╭──

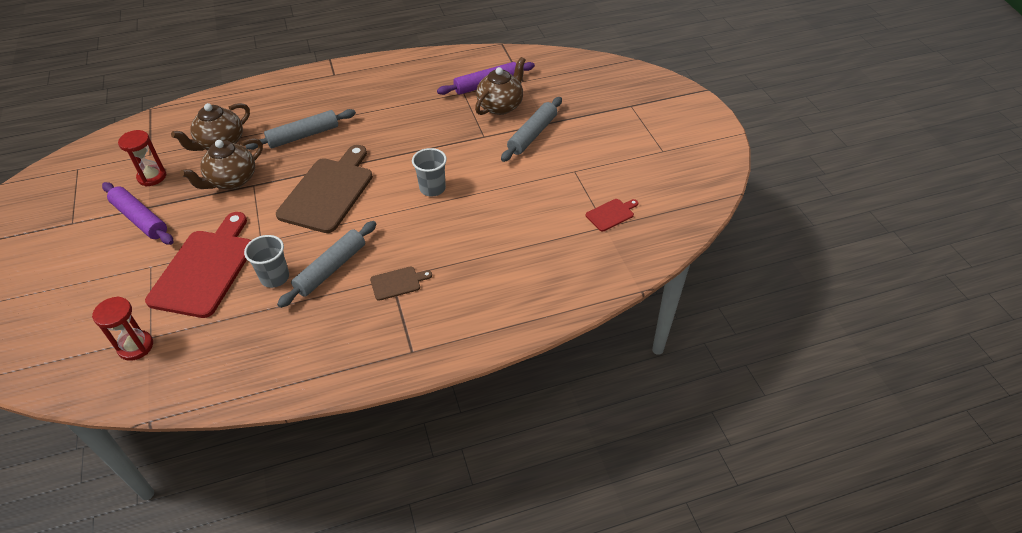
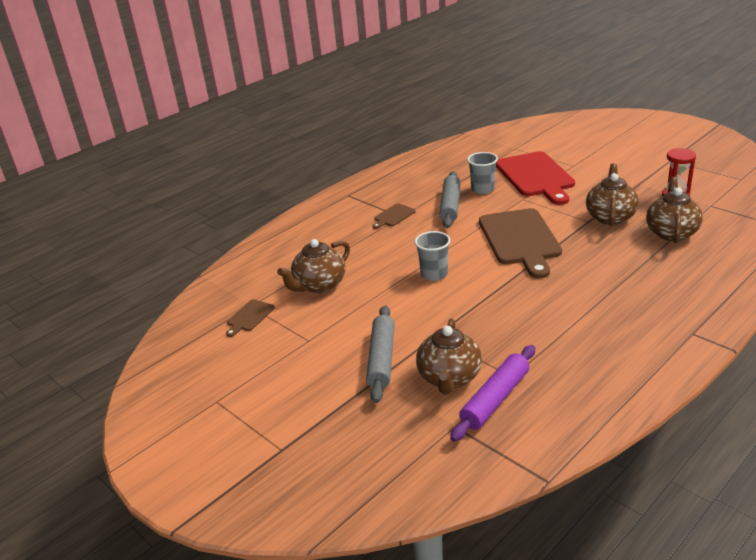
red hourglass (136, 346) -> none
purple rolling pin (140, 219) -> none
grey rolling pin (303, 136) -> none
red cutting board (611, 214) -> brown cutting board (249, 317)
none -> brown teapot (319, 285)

╰──

# What you have to do
Give the records again without a single change, and exclude the pictures.

# Solved problem
red hourglass (136, 346) -> none
purple rolling pin (140, 219) -> none
grey rolling pin (303, 136) -> none
red cutting board (611, 214) -> brown cutting board (249, 317)
none -> brown teapot (319, 285)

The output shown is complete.